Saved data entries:
= = =

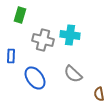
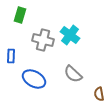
cyan cross: rotated 30 degrees clockwise
blue ellipse: moved 1 px left, 1 px down; rotated 25 degrees counterclockwise
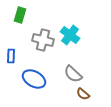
brown semicircle: moved 16 px left; rotated 40 degrees counterclockwise
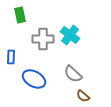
green rectangle: rotated 28 degrees counterclockwise
gray cross: moved 1 px up; rotated 15 degrees counterclockwise
blue rectangle: moved 1 px down
brown semicircle: moved 2 px down
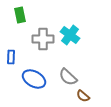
gray semicircle: moved 5 px left, 3 px down
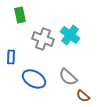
gray cross: rotated 20 degrees clockwise
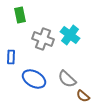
gray semicircle: moved 1 px left, 2 px down
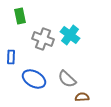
green rectangle: moved 1 px down
brown semicircle: moved 1 px left, 1 px down; rotated 136 degrees clockwise
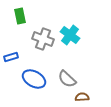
blue rectangle: rotated 72 degrees clockwise
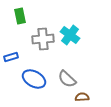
gray cross: rotated 25 degrees counterclockwise
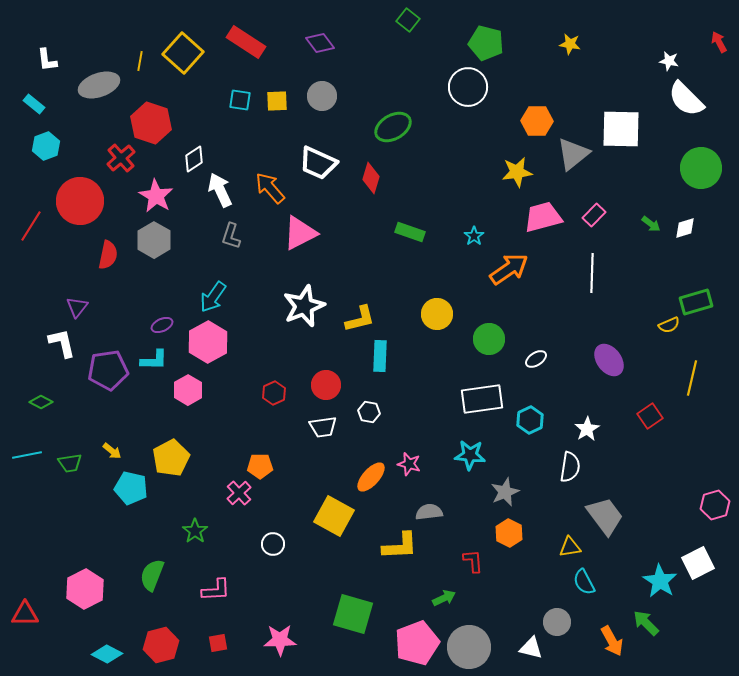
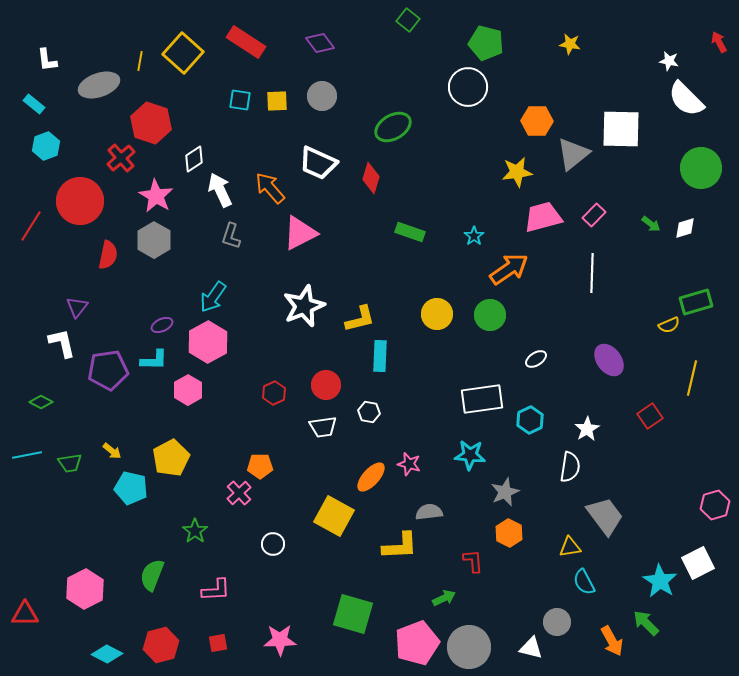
green circle at (489, 339): moved 1 px right, 24 px up
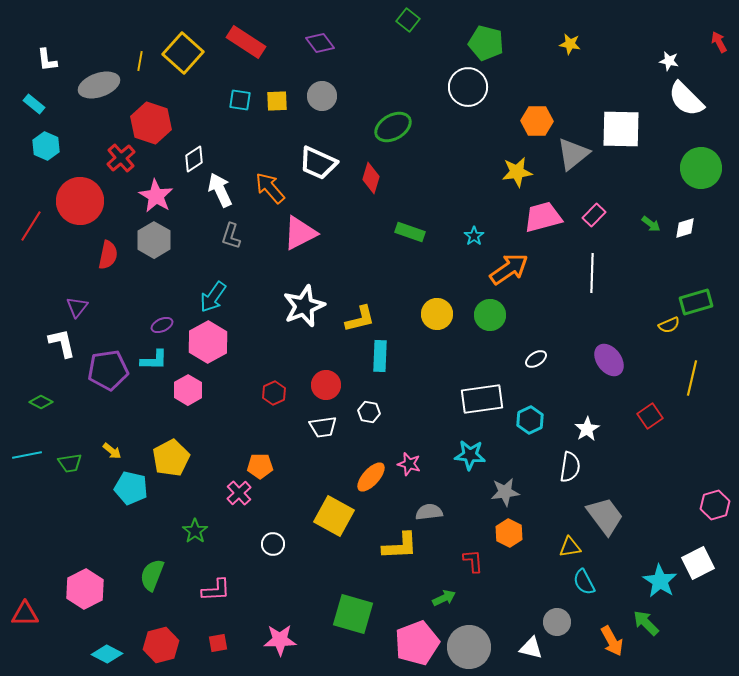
cyan hexagon at (46, 146): rotated 16 degrees counterclockwise
gray star at (505, 492): rotated 16 degrees clockwise
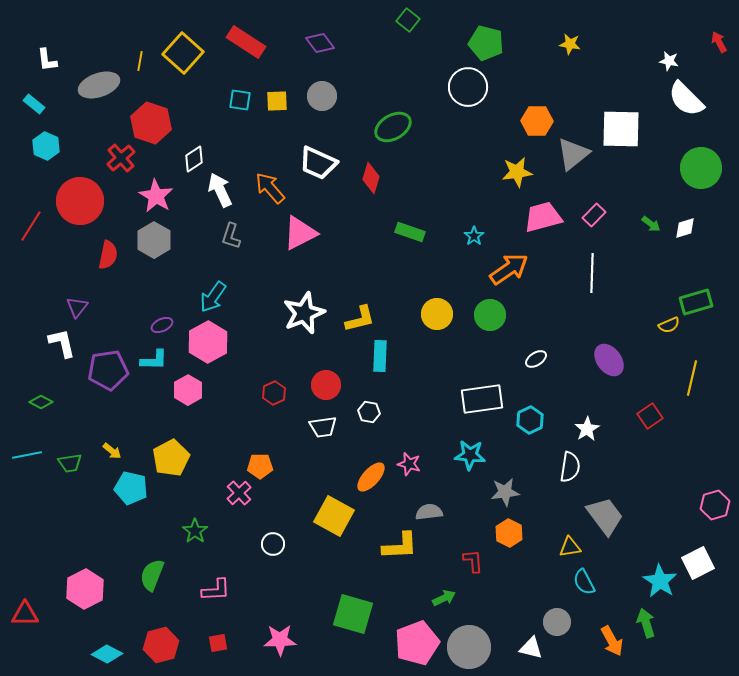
white star at (304, 306): moved 7 px down
green arrow at (646, 623): rotated 28 degrees clockwise
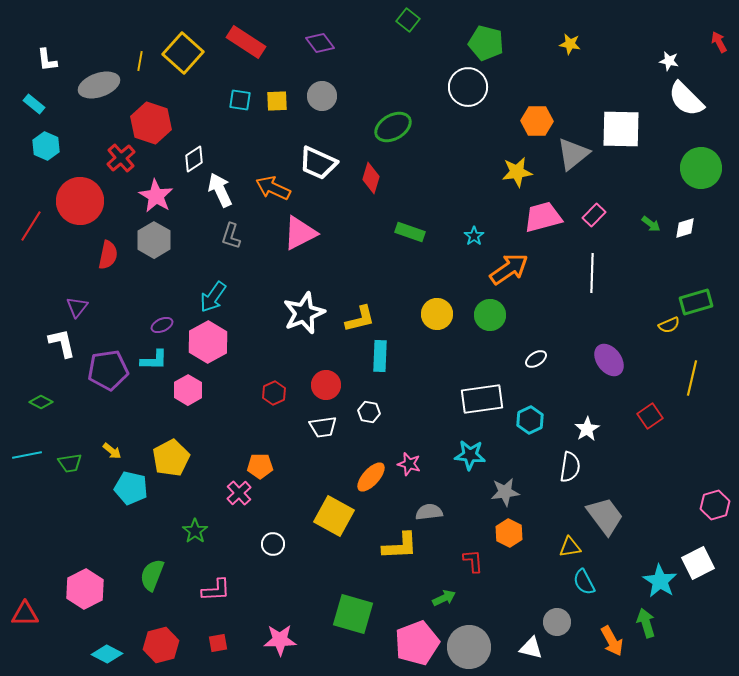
orange arrow at (270, 188): moved 3 px right; rotated 24 degrees counterclockwise
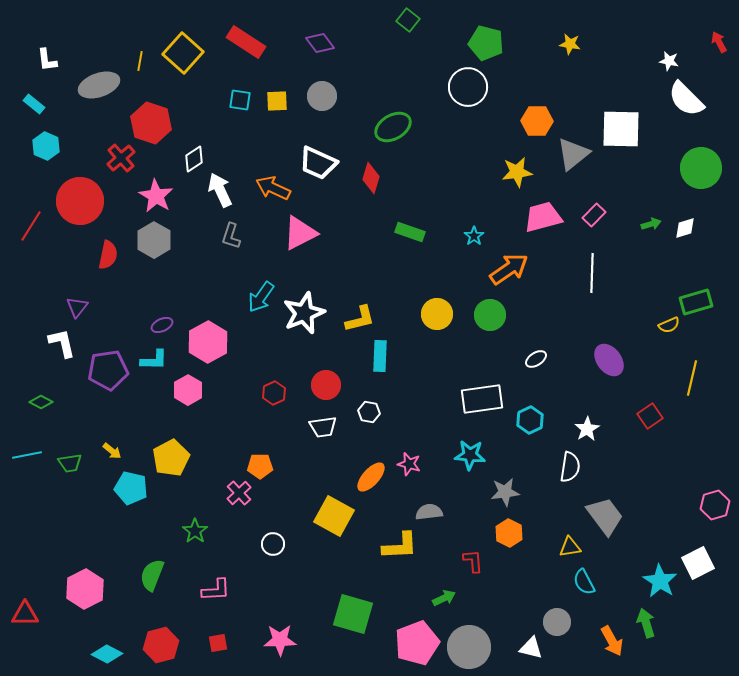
green arrow at (651, 224): rotated 54 degrees counterclockwise
cyan arrow at (213, 297): moved 48 px right
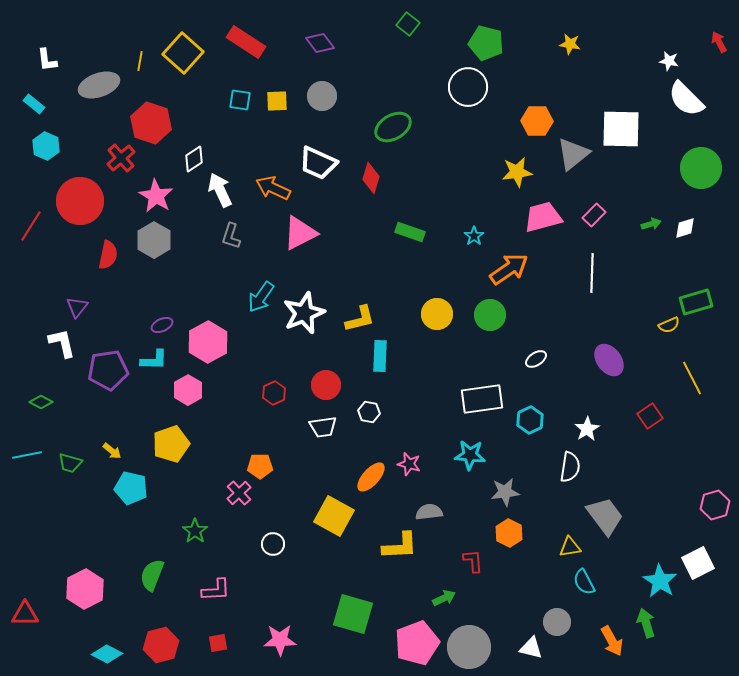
green square at (408, 20): moved 4 px down
yellow line at (692, 378): rotated 40 degrees counterclockwise
yellow pentagon at (171, 458): moved 14 px up; rotated 9 degrees clockwise
green trapezoid at (70, 463): rotated 25 degrees clockwise
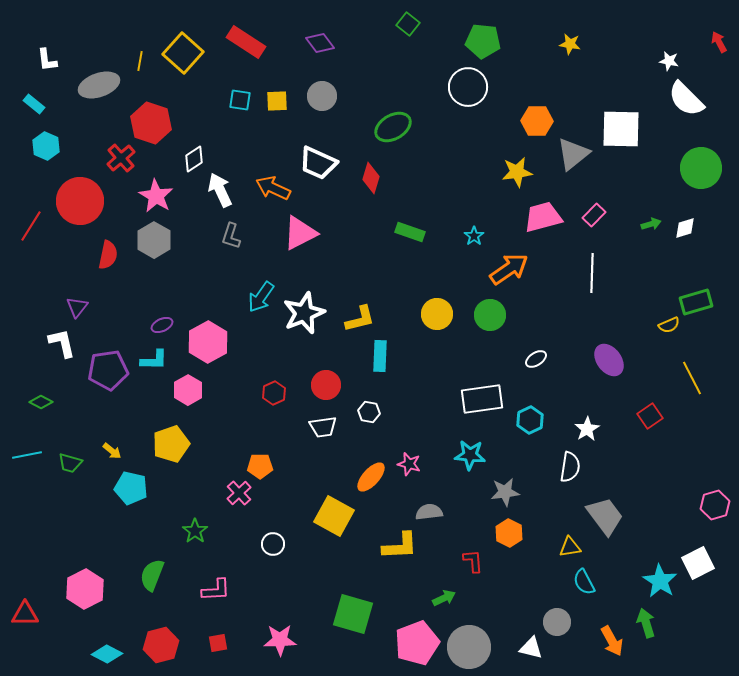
green pentagon at (486, 43): moved 3 px left, 2 px up; rotated 8 degrees counterclockwise
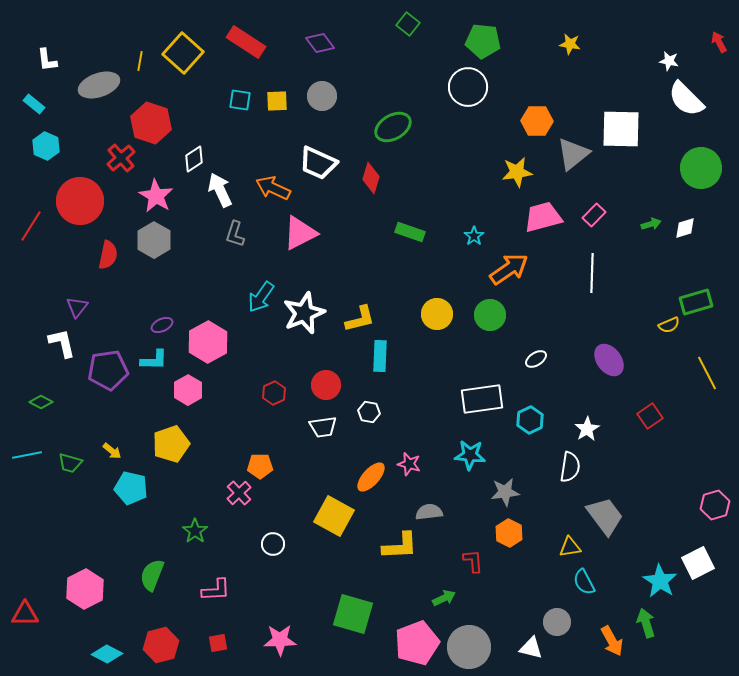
gray L-shape at (231, 236): moved 4 px right, 2 px up
yellow line at (692, 378): moved 15 px right, 5 px up
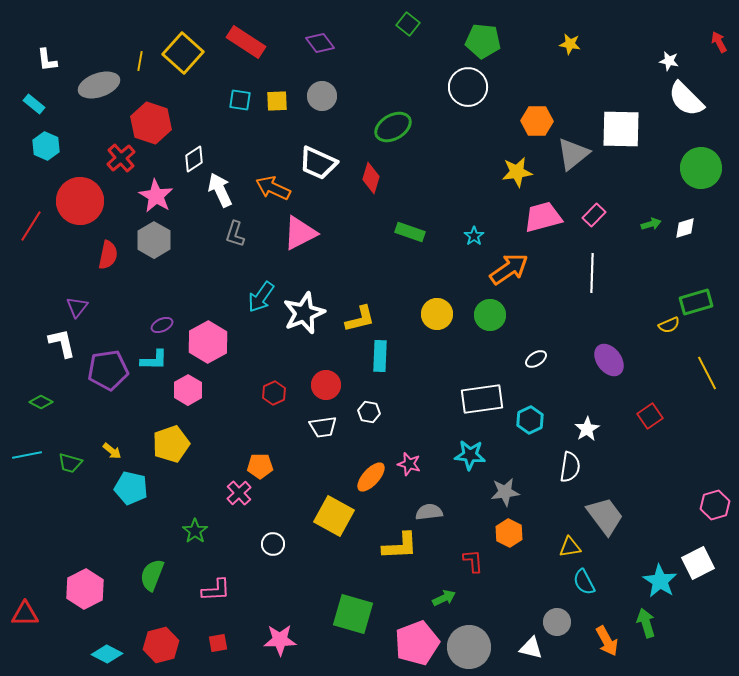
orange arrow at (612, 641): moved 5 px left
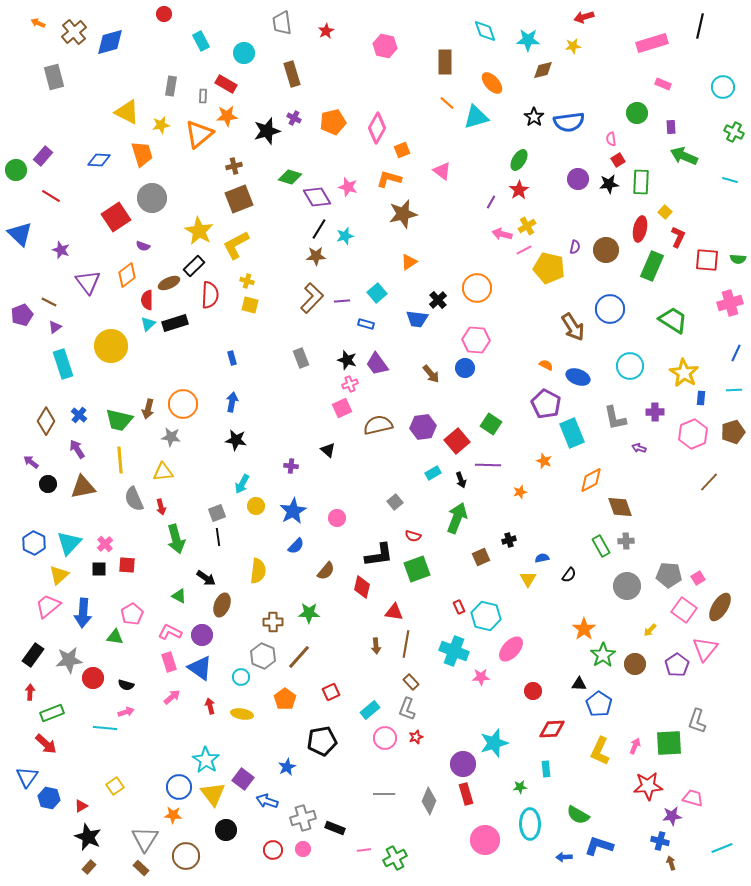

= = =

# YOUR GOAL
Copy the records above, changing every "counterclockwise" to "anticlockwise" and keeping all else the same. Leave the pictures out.

# RESULT
cyan cross: rotated 30 degrees clockwise
blue ellipse: moved 1 px left, 1 px down; rotated 25 degrees anticlockwise
brown semicircle: moved 16 px left; rotated 40 degrees anticlockwise
green rectangle: rotated 28 degrees anticlockwise
gray cross: moved 1 px up; rotated 15 degrees anticlockwise
blue rectangle: moved 1 px down
brown semicircle: moved 2 px down
gray semicircle: moved 5 px left, 3 px down
gray cross: rotated 20 degrees clockwise
gray semicircle: moved 1 px left, 2 px down
green rectangle: moved 1 px down
brown semicircle: moved 1 px left, 1 px down; rotated 136 degrees clockwise
blue rectangle: rotated 72 degrees clockwise
gray cross: rotated 25 degrees anticlockwise
green circle at (489, 339): moved 1 px right, 24 px up
cyan hexagon at (46, 146): rotated 16 degrees anticlockwise
gray star at (505, 492): rotated 16 degrees clockwise
white star at (304, 306): moved 7 px down
green arrow at (646, 623): rotated 28 degrees clockwise
orange arrow at (270, 188): moved 3 px right; rotated 24 degrees anticlockwise
green arrow at (651, 224): rotated 54 degrees anticlockwise
cyan arrow at (213, 297): moved 48 px right
green square at (408, 20): moved 4 px down
yellow line at (692, 378): rotated 40 degrees anticlockwise
yellow pentagon at (171, 458): moved 14 px up; rotated 9 degrees clockwise
green trapezoid at (70, 463): rotated 25 degrees clockwise
green pentagon at (486, 43): moved 3 px left, 2 px up; rotated 8 degrees anticlockwise
gray L-shape at (231, 236): moved 4 px right, 2 px up
yellow line at (692, 378): moved 15 px right, 5 px up
orange arrow at (612, 641): moved 5 px left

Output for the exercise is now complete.